## Scene change data:
▼
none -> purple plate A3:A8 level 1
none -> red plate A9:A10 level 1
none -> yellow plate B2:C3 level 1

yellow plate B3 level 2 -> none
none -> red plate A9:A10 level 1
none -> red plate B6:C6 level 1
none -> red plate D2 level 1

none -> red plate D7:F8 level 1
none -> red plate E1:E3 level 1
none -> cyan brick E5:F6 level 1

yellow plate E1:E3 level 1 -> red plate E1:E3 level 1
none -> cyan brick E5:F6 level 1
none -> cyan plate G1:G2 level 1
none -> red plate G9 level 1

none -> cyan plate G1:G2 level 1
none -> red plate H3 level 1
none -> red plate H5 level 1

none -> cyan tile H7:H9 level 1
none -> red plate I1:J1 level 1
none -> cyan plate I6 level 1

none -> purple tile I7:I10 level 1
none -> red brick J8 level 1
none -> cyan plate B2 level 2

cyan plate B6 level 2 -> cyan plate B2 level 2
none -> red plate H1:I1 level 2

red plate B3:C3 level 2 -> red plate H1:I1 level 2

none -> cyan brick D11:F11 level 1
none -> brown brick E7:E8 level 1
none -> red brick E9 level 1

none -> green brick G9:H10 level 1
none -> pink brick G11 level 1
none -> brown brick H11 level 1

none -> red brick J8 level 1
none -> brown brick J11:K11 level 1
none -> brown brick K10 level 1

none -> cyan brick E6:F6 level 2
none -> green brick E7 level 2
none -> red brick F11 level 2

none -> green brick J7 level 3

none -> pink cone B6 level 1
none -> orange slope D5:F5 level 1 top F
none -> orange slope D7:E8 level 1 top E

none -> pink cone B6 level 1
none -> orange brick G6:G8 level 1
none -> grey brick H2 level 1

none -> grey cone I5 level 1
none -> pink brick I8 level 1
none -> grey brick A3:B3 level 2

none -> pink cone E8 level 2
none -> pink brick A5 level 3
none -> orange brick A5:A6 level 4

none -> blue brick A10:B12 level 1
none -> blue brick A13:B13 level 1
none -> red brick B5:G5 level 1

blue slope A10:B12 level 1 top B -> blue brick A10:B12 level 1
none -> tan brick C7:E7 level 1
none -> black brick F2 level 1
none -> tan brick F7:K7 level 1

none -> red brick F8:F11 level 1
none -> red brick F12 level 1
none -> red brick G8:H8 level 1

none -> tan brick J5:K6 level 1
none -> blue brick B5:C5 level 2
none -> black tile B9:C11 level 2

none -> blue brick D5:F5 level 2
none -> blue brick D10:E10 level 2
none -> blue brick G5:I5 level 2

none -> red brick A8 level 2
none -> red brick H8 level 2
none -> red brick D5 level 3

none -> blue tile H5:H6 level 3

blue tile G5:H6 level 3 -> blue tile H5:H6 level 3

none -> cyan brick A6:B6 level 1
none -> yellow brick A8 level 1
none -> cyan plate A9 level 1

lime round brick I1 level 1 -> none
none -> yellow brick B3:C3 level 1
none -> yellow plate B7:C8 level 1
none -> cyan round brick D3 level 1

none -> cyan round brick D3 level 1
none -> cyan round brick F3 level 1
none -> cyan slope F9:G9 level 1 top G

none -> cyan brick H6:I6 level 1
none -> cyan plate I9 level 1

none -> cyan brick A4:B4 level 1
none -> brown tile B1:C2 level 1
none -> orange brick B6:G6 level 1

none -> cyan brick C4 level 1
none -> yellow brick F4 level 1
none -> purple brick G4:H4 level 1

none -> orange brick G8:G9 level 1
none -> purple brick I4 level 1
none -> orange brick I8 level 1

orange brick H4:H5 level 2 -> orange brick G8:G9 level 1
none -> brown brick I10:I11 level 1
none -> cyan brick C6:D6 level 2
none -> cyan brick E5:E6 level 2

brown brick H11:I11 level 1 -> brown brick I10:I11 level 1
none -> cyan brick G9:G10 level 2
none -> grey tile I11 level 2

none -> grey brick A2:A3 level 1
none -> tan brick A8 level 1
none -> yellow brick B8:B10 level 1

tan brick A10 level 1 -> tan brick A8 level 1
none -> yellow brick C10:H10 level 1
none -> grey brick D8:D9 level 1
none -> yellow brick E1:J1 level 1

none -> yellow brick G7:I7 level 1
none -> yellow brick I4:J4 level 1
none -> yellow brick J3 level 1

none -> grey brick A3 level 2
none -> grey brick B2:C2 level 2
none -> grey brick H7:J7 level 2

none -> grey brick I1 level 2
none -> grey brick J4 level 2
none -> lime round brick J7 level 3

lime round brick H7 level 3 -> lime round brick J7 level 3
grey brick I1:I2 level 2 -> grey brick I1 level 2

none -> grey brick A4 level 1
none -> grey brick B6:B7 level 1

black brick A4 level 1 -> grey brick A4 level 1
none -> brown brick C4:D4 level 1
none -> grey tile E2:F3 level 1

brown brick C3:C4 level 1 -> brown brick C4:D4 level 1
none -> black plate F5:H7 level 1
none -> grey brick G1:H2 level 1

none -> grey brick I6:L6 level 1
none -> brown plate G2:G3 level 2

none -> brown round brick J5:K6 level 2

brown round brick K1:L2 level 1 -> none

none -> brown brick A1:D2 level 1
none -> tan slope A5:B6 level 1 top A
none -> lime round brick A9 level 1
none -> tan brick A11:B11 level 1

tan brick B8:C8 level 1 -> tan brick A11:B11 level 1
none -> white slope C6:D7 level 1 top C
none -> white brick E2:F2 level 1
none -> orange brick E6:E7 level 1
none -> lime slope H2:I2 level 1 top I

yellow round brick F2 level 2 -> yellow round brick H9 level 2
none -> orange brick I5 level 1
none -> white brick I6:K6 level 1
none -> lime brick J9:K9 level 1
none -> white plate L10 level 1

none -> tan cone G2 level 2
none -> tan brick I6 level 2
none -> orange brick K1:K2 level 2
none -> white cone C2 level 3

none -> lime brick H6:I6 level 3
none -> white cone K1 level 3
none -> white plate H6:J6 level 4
▲
## The problem:
Your reply should be one number, the count of lines in the data that include the word "lime".

## Result of this exercise:
7